━━━━━ GIVEN RECORDS ━━━━━

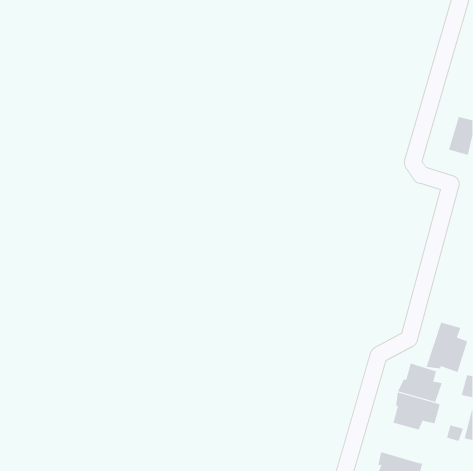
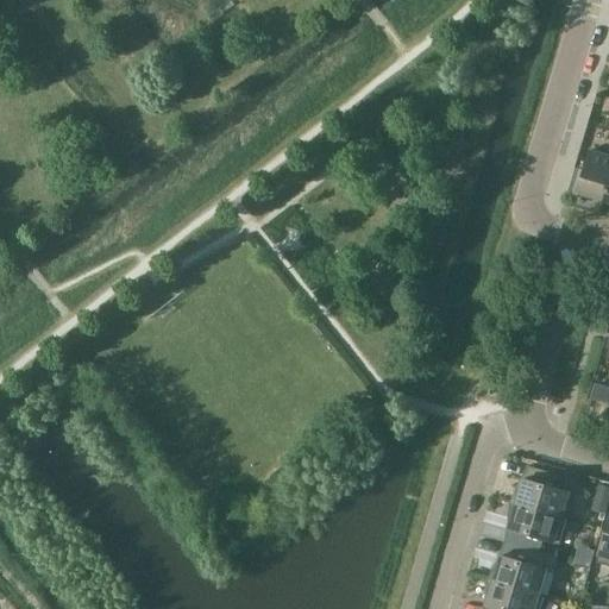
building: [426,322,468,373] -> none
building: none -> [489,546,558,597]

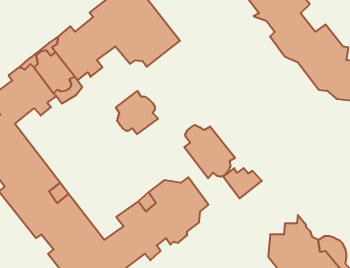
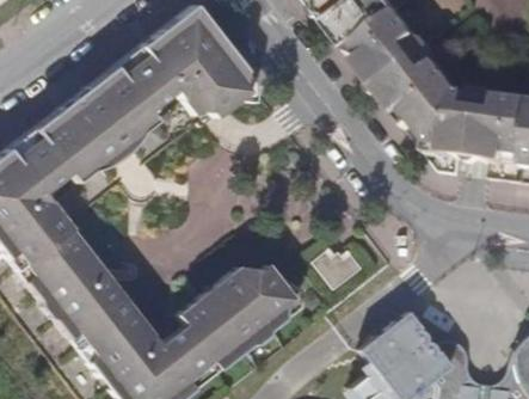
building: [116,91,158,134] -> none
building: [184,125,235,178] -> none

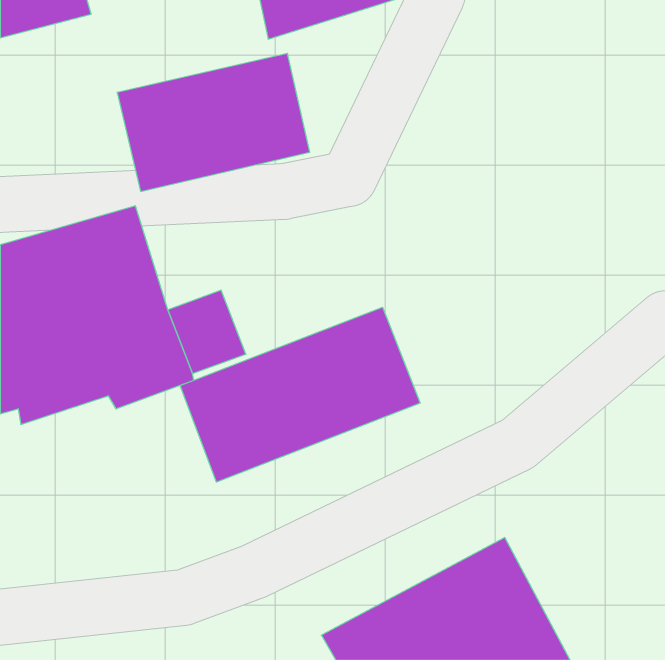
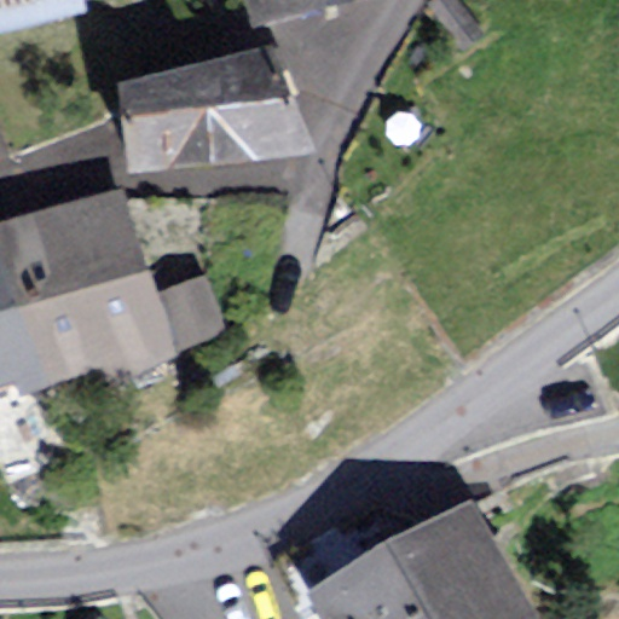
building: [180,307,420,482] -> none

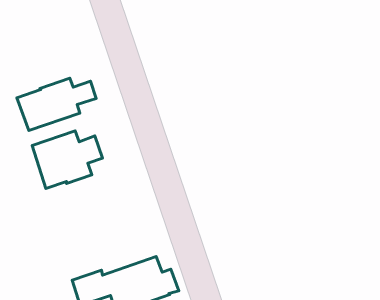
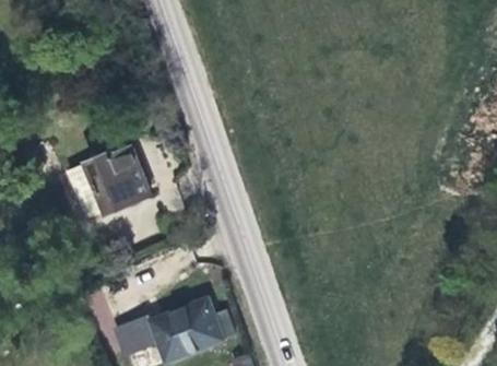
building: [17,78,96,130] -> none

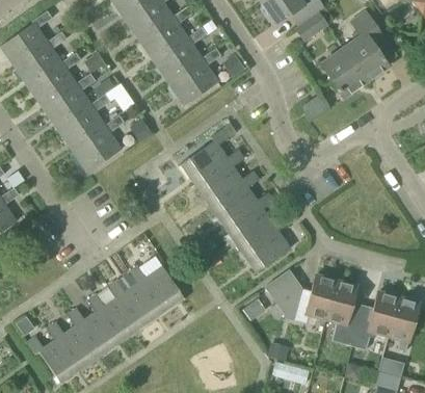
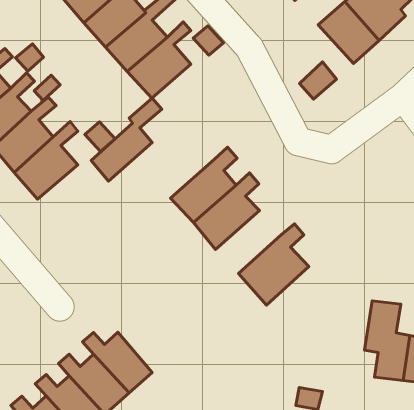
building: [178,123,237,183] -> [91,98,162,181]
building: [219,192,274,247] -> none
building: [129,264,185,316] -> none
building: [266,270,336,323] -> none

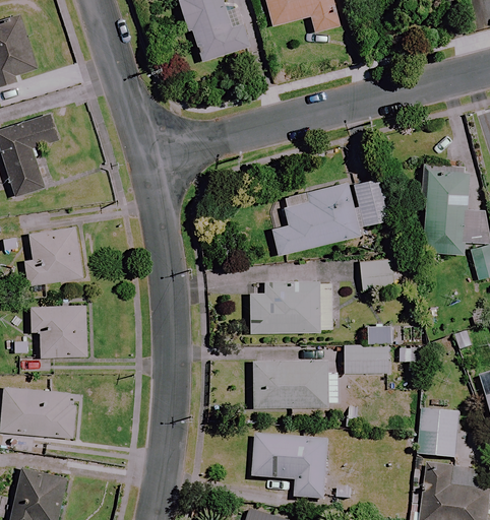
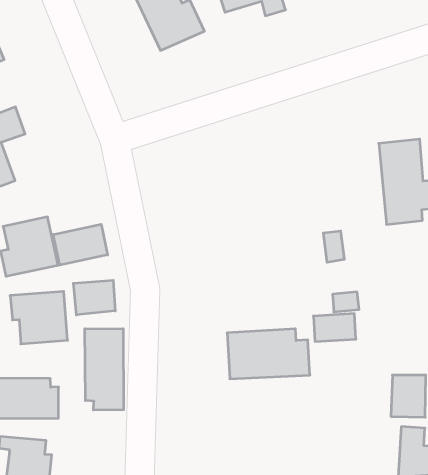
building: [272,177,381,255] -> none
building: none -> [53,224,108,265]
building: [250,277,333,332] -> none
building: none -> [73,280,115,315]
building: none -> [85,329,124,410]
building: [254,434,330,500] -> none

━━━━━
━━━━━ GIVEN RECORDS ━━━━━

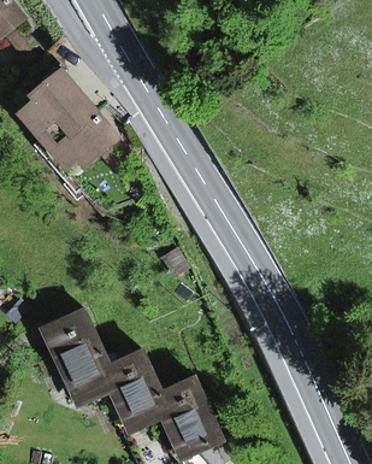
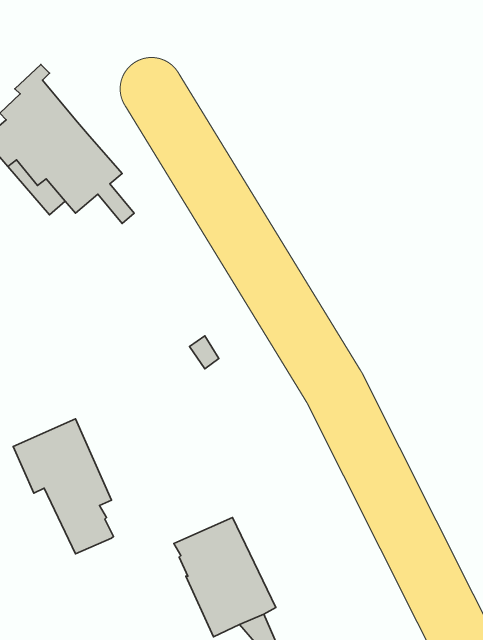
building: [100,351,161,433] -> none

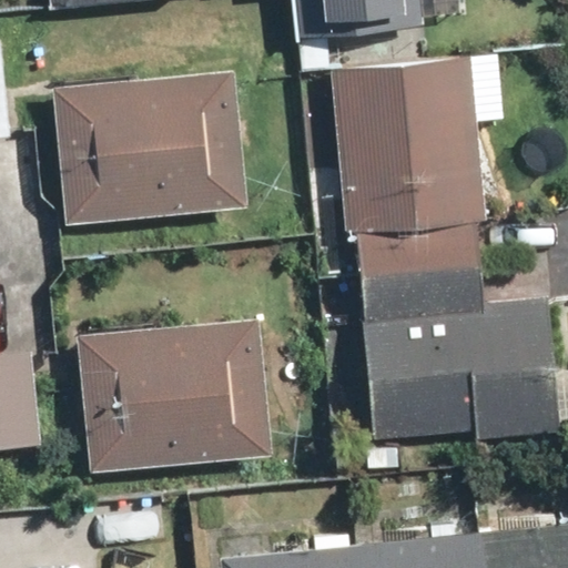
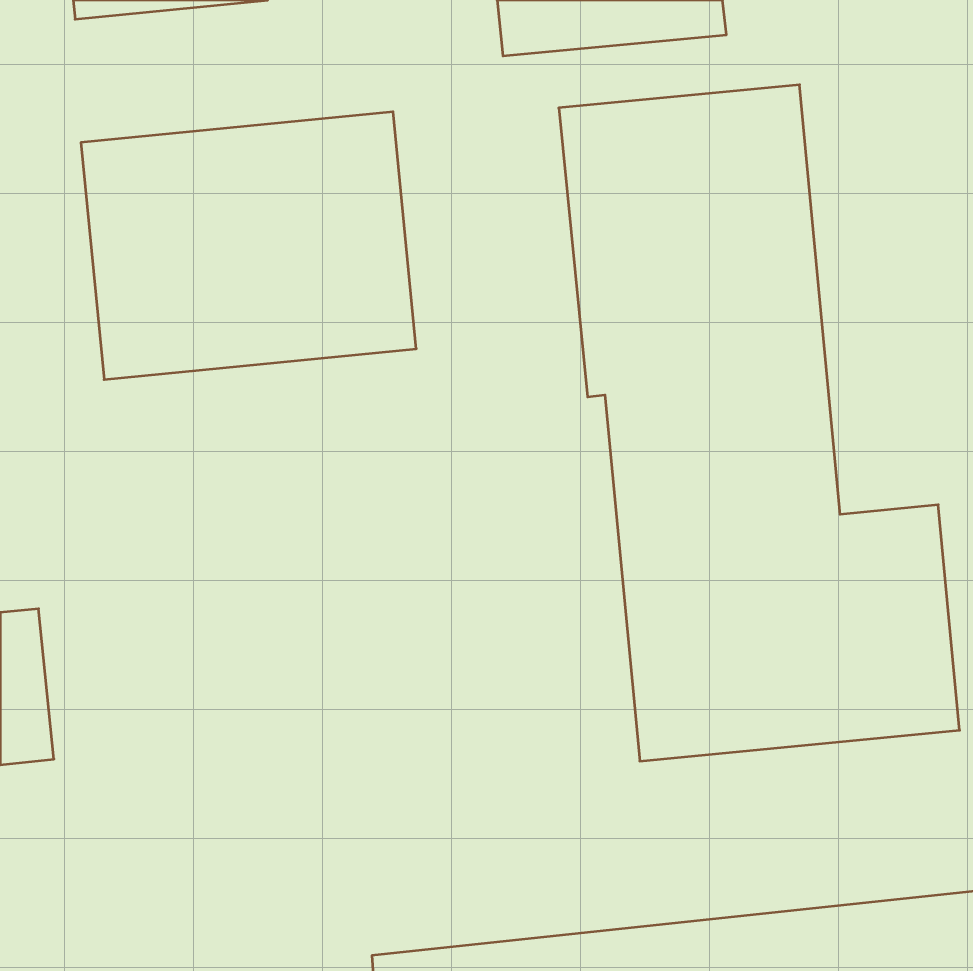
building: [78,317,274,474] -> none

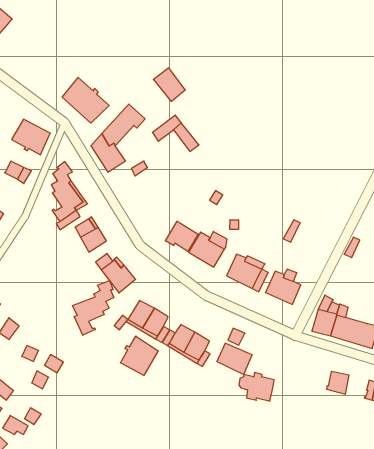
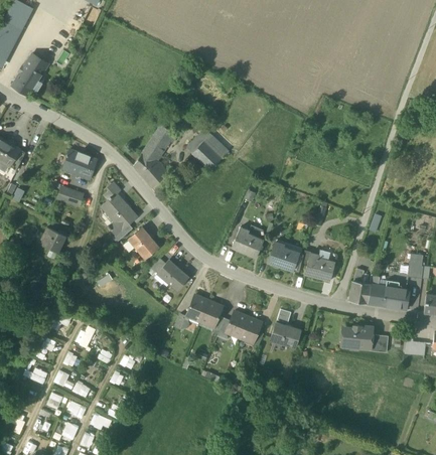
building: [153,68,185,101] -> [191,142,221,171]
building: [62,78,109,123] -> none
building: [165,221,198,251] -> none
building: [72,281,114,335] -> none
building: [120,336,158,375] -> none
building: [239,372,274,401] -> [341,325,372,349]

━━━━━
━━━━━ GIVEN RECORDS ━━━━━

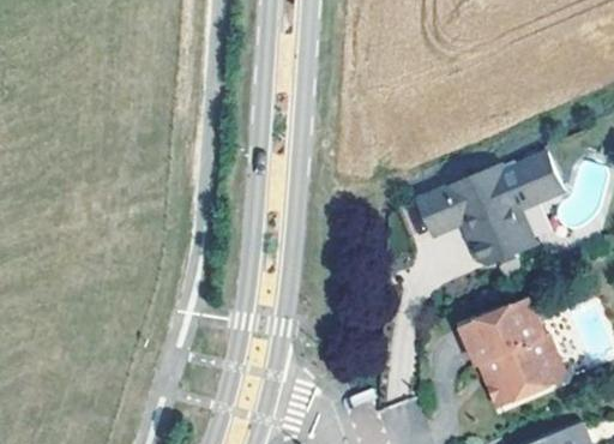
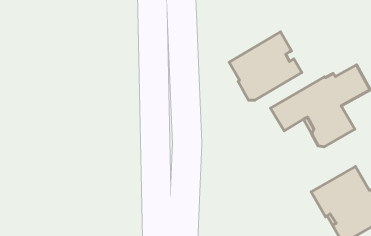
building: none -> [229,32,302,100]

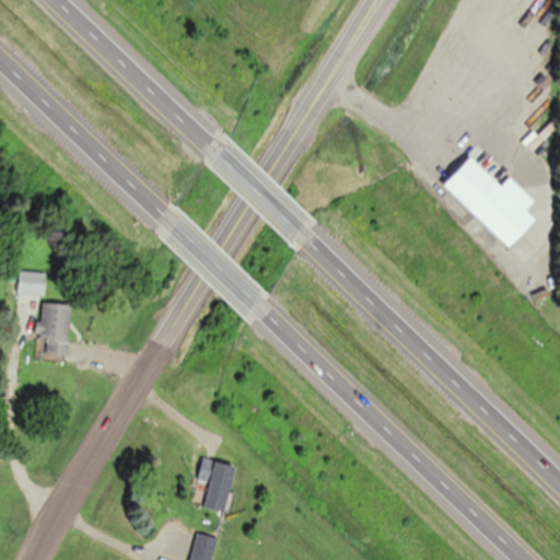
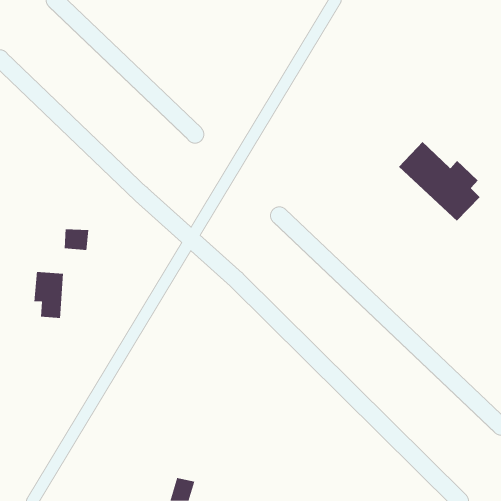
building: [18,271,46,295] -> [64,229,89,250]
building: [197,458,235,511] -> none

━━━━━

→ **WHAT NEEDS TO BE DONE**: Would you give again, exactly, the lines in the data above that run from the line containing "building: none -> [489,546,558,597]" to the line containing "building: [254,434,330,500] -> none"? Include both ends and no pictures.

→ **ANSWER TO THE PROBLEM**:
building: none -> [489,546,558,597]

building: [116,91,158,134] -> none
building: [184,125,235,178] -> none

building: [180,307,420,482] -> none

building: [17,78,96,130] -> none

building: [178,123,237,183] -> [91,98,162,181]
building: [219,192,274,247] -> none
building: [129,264,185,316] -> none
building: [266,270,336,323] -> none

building: [272,177,381,255] -> none
building: none -> [53,224,108,265]
building: [250,277,333,332] -> none
building: none -> [73,280,115,315]
building: none -> [85,329,124,410]
building: [254,434,330,500] -> none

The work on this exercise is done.